## DATA PROVIDED
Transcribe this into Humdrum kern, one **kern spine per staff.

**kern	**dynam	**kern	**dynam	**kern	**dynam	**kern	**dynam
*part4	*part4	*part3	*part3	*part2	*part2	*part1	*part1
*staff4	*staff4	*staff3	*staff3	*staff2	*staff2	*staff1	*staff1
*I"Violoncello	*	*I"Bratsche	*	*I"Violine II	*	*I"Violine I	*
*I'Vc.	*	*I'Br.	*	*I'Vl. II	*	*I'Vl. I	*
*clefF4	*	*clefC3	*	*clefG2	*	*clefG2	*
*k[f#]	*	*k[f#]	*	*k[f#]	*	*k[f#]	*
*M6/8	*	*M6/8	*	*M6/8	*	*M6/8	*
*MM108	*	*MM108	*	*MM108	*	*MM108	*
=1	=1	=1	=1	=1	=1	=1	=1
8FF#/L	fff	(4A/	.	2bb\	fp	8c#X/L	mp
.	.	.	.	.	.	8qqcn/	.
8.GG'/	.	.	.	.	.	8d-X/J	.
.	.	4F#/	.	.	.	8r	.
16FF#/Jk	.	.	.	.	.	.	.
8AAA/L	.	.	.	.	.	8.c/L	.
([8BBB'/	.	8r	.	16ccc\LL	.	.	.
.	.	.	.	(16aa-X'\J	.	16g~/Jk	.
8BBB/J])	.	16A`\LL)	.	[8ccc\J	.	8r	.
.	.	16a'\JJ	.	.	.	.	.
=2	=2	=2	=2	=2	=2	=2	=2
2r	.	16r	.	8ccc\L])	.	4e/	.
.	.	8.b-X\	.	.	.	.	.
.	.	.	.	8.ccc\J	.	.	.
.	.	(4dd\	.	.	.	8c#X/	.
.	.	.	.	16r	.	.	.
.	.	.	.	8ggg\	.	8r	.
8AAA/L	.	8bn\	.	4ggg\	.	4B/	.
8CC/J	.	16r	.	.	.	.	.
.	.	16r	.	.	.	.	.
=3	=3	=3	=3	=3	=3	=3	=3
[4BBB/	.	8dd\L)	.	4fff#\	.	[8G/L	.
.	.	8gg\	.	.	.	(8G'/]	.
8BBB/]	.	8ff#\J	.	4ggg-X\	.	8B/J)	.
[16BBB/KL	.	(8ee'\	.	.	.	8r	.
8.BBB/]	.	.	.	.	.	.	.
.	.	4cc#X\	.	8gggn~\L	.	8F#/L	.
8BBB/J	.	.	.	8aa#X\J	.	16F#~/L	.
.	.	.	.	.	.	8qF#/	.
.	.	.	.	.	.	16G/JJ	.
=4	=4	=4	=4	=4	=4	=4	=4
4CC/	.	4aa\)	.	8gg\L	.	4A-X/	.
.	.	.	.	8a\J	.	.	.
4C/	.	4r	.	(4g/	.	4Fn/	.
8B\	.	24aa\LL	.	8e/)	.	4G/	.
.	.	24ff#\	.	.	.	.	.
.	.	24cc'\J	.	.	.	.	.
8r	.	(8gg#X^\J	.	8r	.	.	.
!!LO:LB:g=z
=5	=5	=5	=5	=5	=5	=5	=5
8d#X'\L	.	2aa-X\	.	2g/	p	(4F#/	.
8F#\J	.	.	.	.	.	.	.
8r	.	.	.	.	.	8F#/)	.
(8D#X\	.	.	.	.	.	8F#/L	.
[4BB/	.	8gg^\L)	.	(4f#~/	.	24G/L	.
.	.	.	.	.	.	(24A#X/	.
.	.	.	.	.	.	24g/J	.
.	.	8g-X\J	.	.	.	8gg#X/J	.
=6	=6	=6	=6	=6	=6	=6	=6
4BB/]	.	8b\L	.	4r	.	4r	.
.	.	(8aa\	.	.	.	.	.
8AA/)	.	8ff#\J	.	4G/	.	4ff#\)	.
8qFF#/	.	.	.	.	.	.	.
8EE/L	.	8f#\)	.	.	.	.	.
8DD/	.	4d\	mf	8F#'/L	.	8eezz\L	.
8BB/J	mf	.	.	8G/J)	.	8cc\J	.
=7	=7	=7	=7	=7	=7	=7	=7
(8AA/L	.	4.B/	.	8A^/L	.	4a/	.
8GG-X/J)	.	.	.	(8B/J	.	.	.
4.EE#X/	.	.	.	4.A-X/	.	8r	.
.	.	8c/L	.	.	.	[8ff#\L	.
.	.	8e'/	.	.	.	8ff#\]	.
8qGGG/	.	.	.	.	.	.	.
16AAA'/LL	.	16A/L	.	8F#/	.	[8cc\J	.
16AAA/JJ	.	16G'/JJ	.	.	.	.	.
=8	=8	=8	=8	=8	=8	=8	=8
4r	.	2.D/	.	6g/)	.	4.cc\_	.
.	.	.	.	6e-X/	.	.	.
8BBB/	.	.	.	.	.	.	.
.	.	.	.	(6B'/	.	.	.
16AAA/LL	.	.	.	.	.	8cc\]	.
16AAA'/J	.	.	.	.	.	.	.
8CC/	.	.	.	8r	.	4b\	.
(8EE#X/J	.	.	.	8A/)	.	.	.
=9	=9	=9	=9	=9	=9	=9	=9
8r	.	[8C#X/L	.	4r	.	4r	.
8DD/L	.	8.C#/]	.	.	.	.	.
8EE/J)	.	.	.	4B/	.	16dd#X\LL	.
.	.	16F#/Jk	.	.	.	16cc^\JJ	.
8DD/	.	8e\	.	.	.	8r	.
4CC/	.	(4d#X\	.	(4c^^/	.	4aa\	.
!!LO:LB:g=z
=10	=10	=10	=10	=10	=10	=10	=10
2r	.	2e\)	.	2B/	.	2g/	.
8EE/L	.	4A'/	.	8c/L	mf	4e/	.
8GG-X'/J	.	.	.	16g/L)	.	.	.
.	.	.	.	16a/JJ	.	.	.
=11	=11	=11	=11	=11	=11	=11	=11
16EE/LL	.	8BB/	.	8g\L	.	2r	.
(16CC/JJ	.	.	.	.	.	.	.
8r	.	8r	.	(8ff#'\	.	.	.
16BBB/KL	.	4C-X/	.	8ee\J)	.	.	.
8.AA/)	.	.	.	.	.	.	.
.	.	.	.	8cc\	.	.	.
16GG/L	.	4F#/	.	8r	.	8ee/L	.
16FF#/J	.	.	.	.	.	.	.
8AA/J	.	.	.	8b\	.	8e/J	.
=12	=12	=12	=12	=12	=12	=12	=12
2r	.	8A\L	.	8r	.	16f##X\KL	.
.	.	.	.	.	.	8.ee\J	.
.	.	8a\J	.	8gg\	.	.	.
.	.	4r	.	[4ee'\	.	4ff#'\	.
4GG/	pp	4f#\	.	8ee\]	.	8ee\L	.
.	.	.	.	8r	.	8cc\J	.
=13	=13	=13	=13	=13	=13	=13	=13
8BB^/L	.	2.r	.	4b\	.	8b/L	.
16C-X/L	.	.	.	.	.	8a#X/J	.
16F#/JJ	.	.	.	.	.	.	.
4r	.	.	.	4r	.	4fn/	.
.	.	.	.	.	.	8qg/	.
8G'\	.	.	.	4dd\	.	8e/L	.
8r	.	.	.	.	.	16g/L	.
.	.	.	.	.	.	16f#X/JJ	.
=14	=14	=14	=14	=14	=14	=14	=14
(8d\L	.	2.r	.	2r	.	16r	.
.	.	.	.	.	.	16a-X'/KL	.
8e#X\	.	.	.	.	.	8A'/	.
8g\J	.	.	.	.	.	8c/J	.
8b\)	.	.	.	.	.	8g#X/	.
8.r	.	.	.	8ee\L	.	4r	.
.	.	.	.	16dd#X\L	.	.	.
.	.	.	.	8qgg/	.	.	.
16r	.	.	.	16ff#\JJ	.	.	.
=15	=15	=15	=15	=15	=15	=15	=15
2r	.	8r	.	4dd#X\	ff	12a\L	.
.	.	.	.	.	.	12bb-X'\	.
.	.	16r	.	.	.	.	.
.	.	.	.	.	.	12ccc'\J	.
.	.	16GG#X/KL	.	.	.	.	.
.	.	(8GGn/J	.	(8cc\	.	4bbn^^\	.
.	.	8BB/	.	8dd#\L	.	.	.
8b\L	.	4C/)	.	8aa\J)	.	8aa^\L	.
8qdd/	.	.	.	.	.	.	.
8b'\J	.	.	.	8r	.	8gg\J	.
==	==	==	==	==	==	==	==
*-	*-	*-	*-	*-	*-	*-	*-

## BRIEF
Extract every line in the entries above that contains the string "kern".

## TASK ANSWER
Transcribe this into Humdrum kern, one **kern spine per staff.
**kern	**dynam	**kern	**dynam	**kern	**dynam	**kern	**dynam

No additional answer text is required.